> [Exercise instructions]: From the records below, transcribe exactly the lines that begin at the line with "R202: 3k (U202/IN+, VI) -> 680 (U202/IN+, VI)" and end at the line with "U202 pin G1: VS -> none", both included.

> [Data to use]:
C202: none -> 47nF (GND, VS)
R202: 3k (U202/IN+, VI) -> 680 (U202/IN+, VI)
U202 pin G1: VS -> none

---

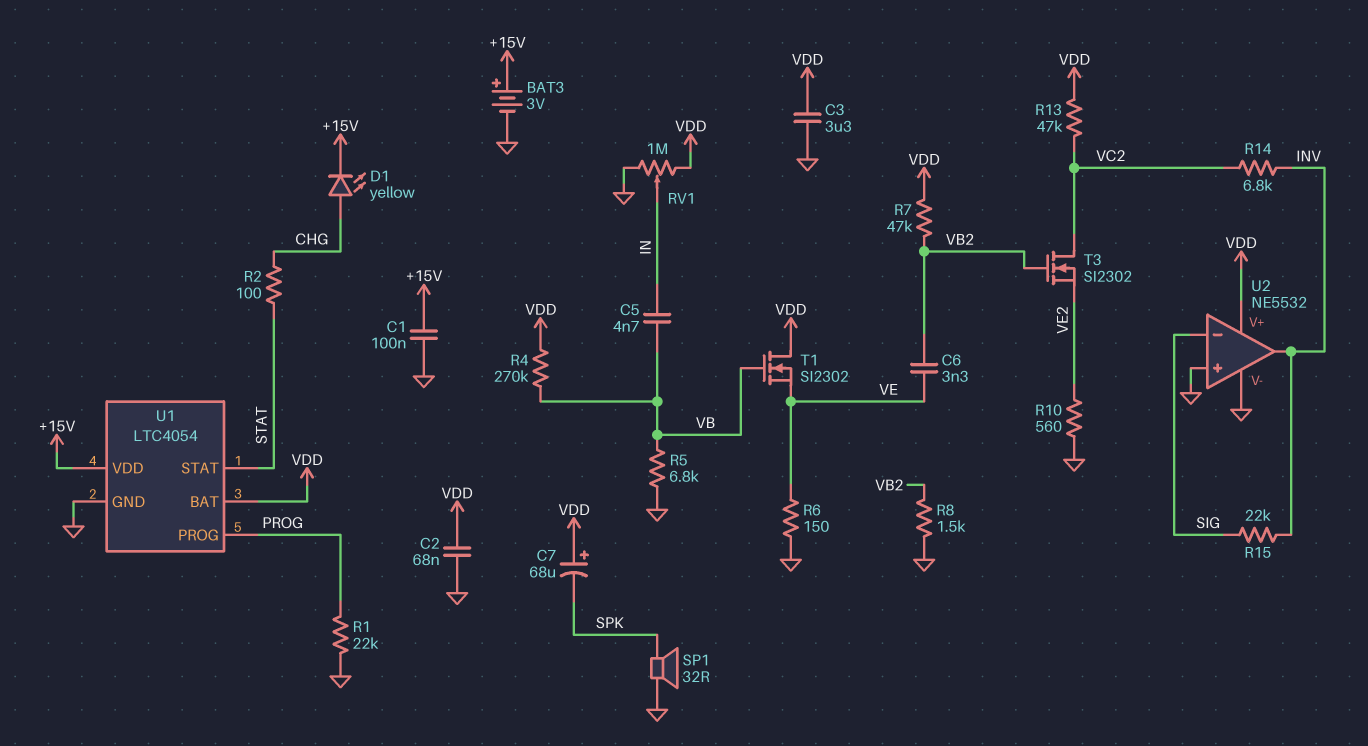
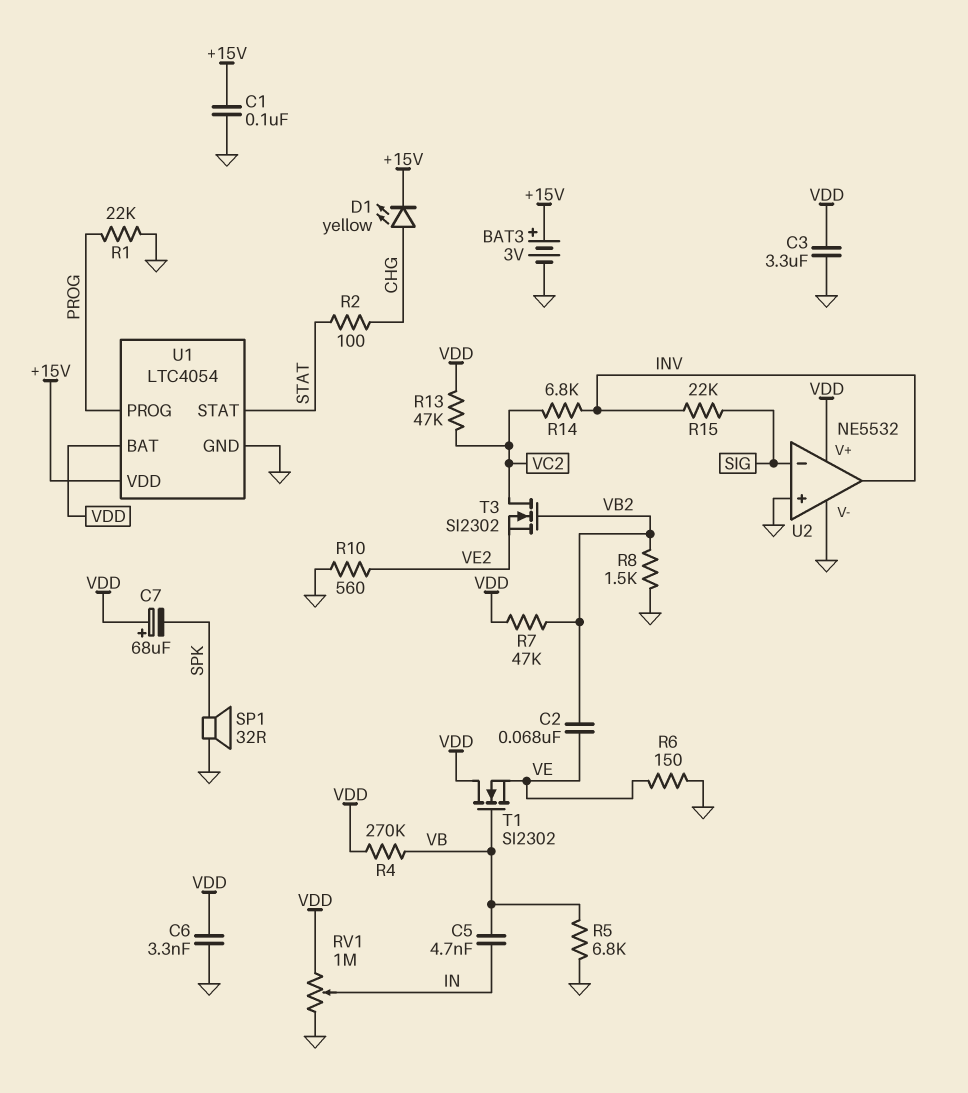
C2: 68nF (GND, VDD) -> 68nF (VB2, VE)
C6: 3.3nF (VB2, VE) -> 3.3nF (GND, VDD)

> [Output of the task]:
R202: 3k (U202/IN+, VI) -> 680 (U202/IN+, VI)
U202 pin G1: VS -> none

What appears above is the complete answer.